TASK TO CARRY OUT
Go through the records and give each one again exactly, omitting the images.

START INFORMATION

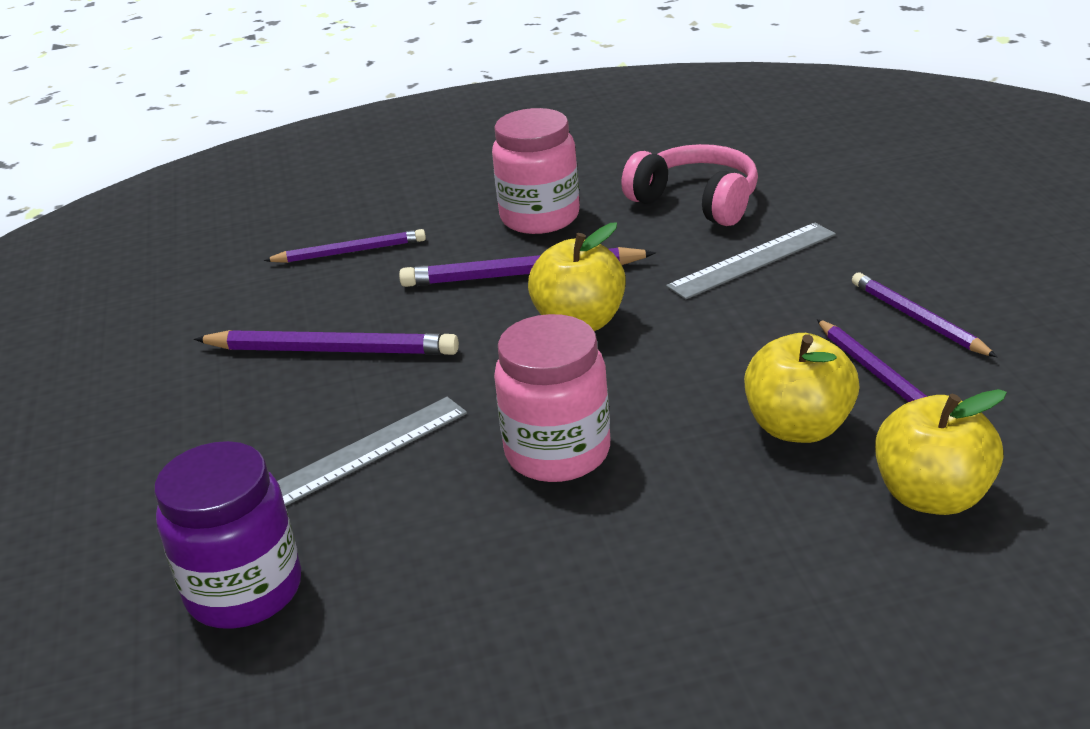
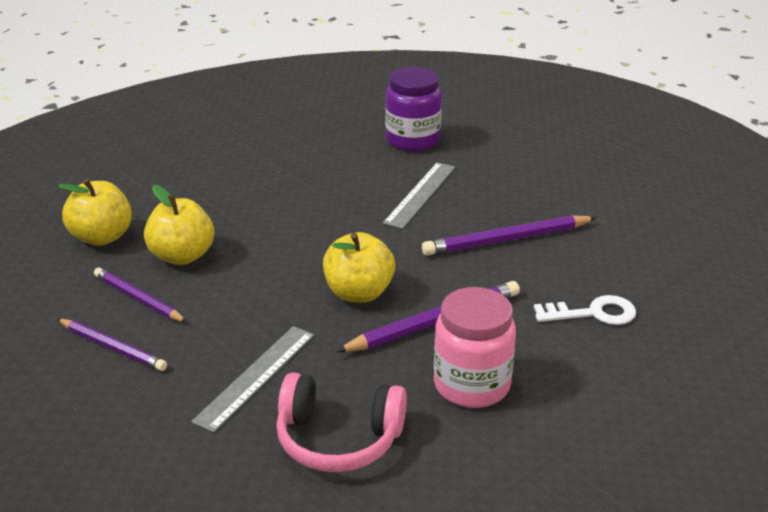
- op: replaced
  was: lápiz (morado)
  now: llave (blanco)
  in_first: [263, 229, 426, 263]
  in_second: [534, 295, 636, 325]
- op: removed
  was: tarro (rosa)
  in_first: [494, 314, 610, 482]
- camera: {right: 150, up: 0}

END INFORMATION

WRITTEN SOLUTION
- op: replaced
  was: lápiz (morado)
  now: llave (blanco)
  in_first: [263, 229, 426, 263]
  in_second: [534, 295, 636, 325]
- op: removed
  was: tarro (rosa)
  in_first: [494, 314, 610, 482]
- camera: {right: 150, up: 0}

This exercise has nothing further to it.